=== RECORDS FOR THIS TASK ===

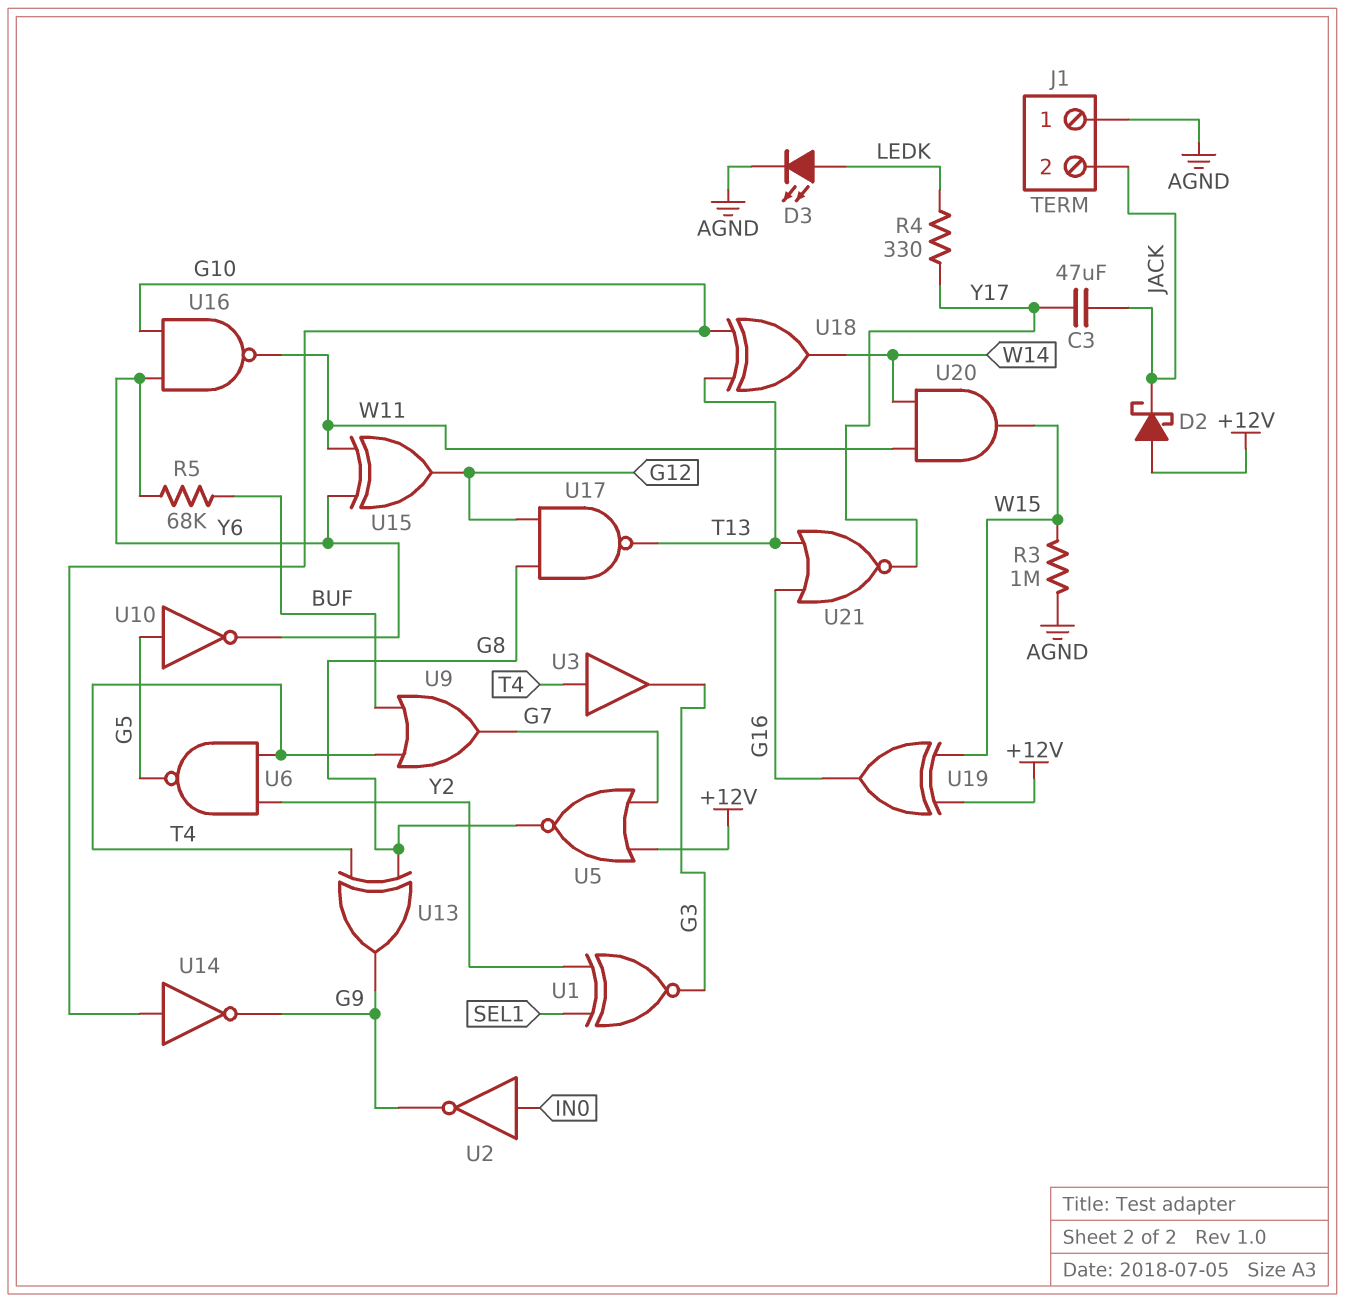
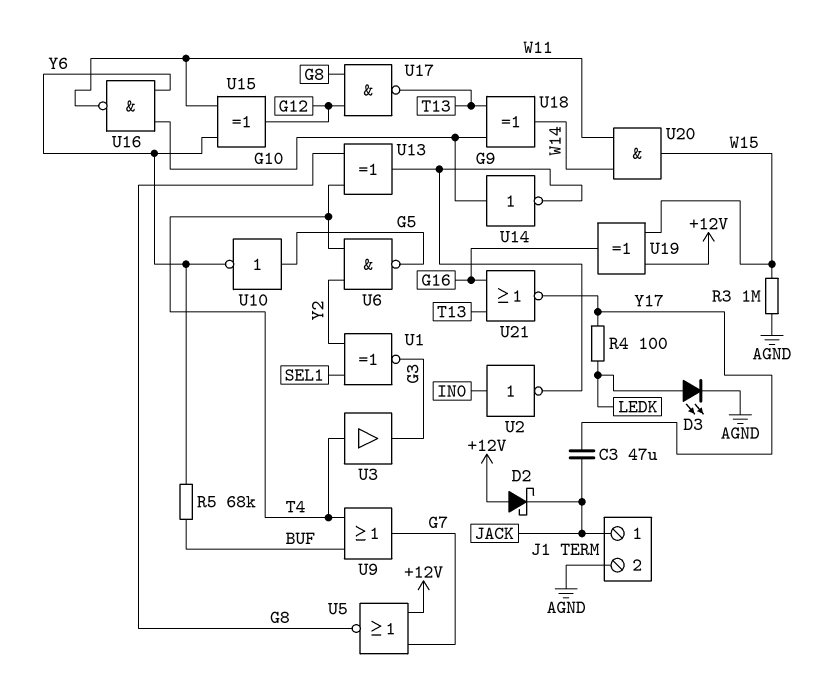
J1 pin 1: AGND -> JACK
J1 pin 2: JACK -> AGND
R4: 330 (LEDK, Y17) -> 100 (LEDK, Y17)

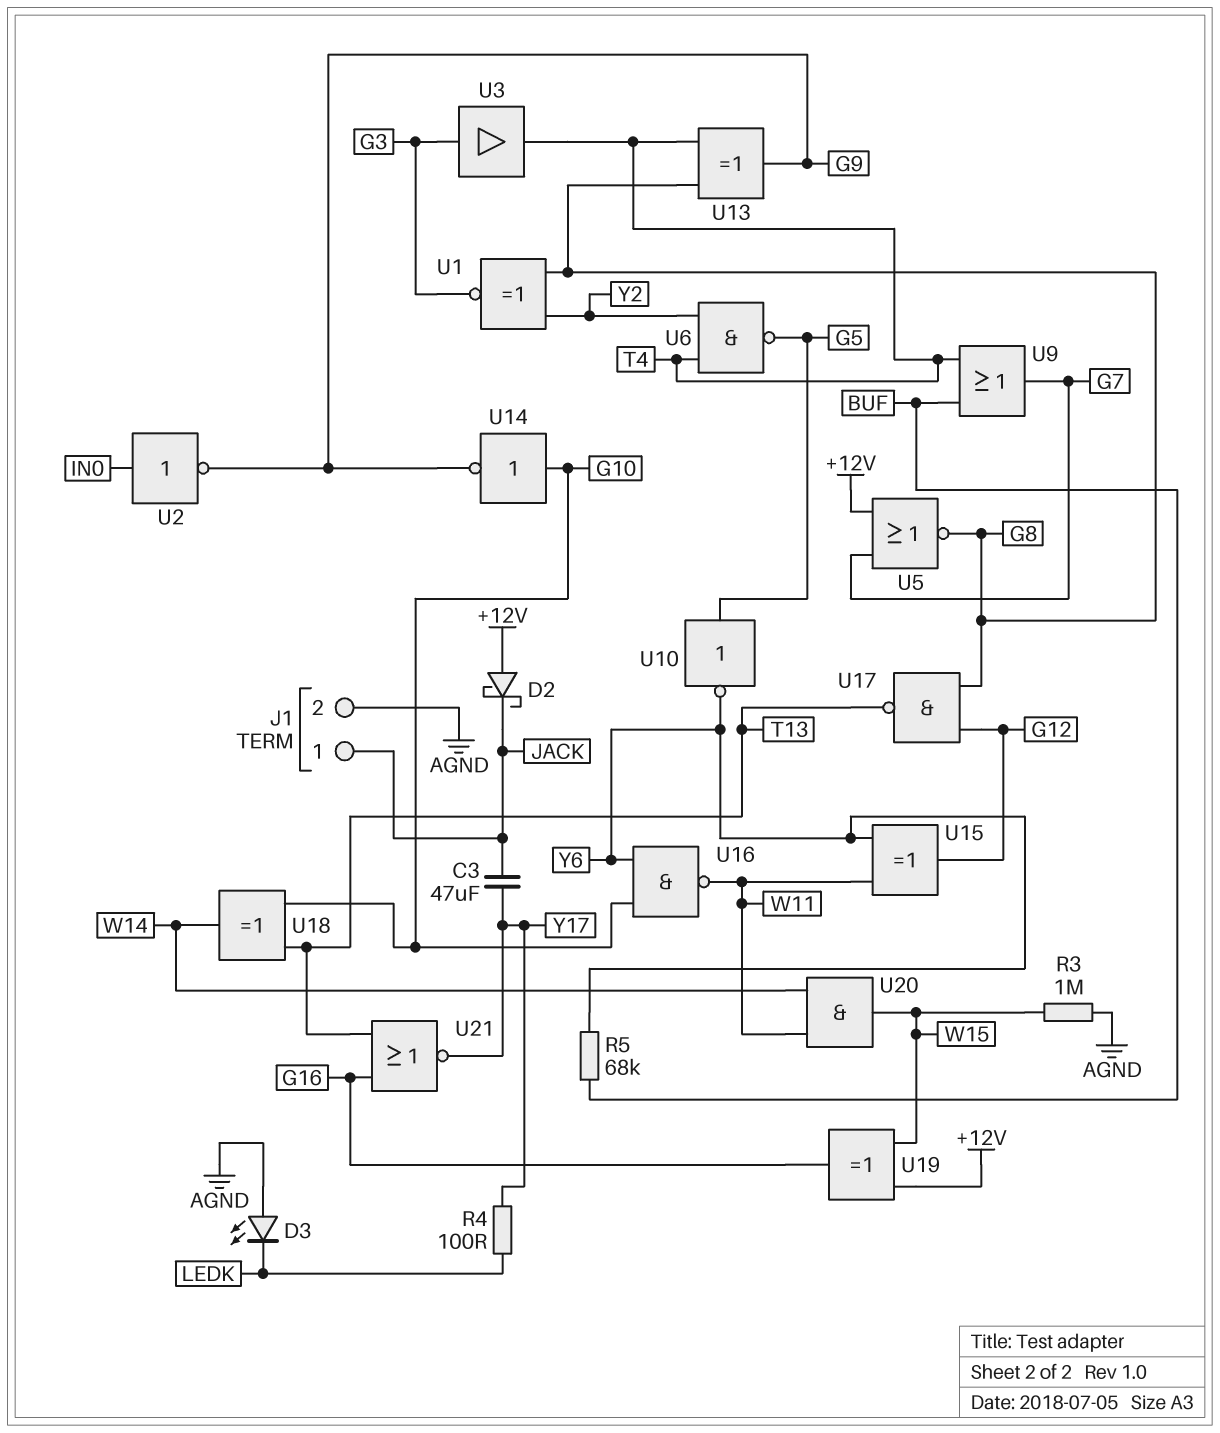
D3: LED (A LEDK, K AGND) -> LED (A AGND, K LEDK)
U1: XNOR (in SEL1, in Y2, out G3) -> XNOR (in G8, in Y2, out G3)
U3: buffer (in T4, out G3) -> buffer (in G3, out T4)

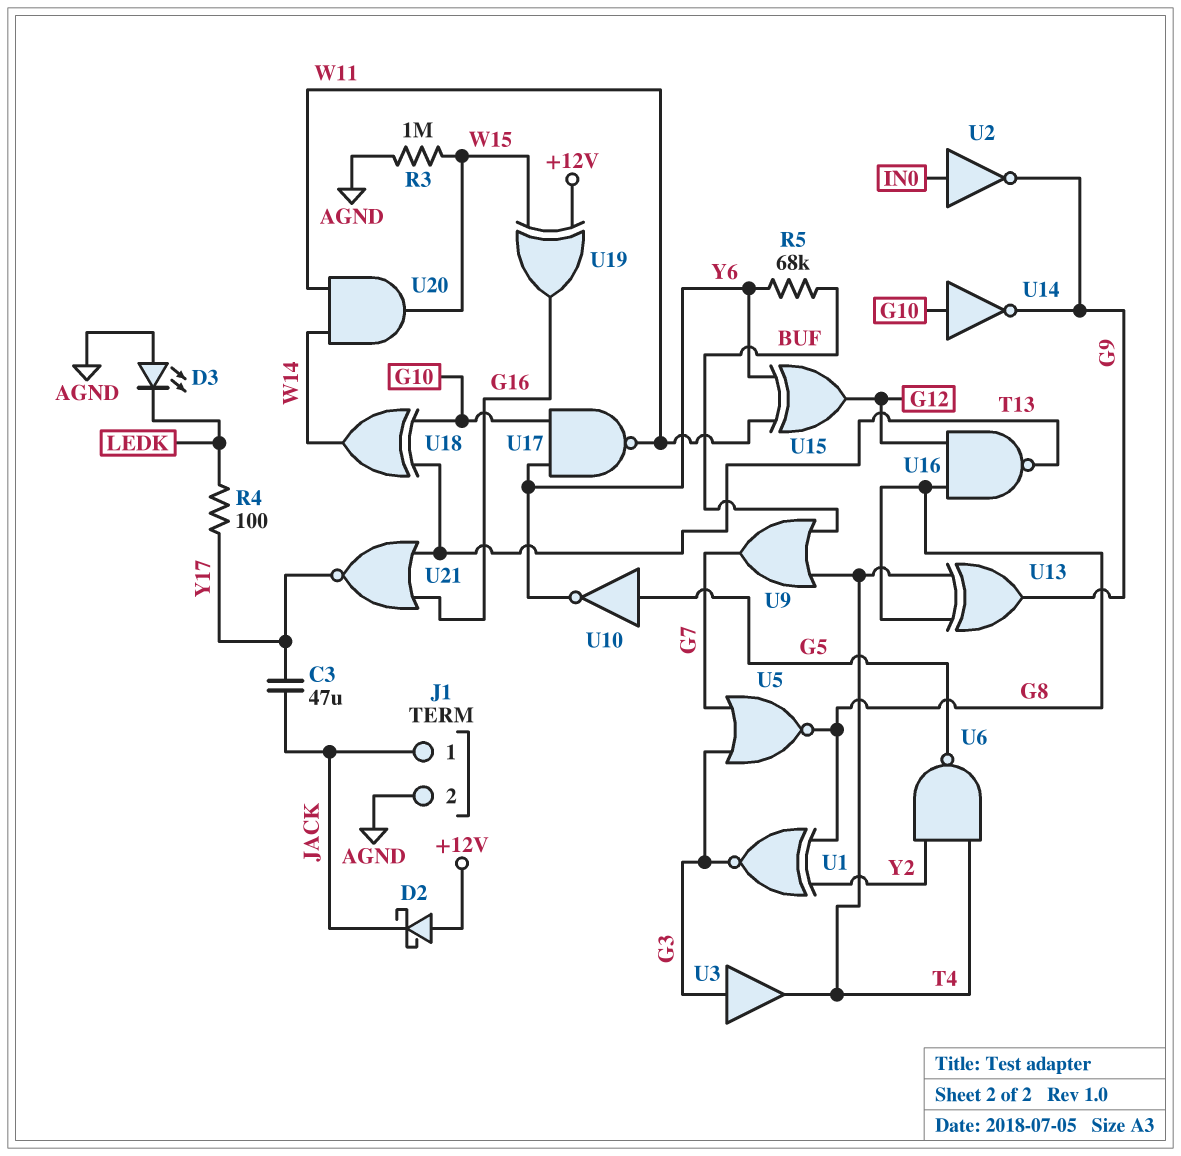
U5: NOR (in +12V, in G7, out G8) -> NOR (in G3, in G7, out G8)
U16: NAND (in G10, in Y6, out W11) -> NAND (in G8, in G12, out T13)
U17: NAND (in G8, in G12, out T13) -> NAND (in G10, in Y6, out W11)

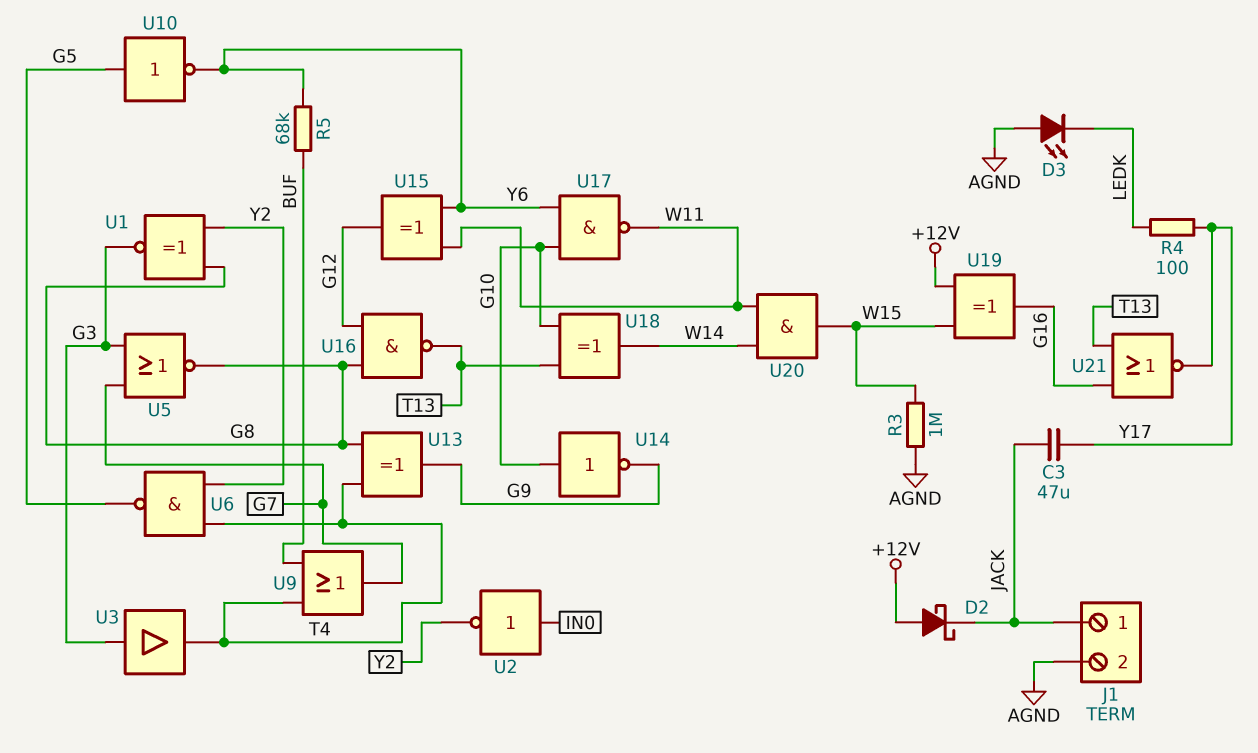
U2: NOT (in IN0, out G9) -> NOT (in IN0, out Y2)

===

Among the lines above, which ones hold the string "NAND"? Show them.

> _THE ANSWER_
U16: NAND (in G10, in Y6, out W11) -> NAND (in G8, in G12, out T13)
U17: NAND (in G8, in G12, out T13) -> NAND (in G10, in Y6, out W11)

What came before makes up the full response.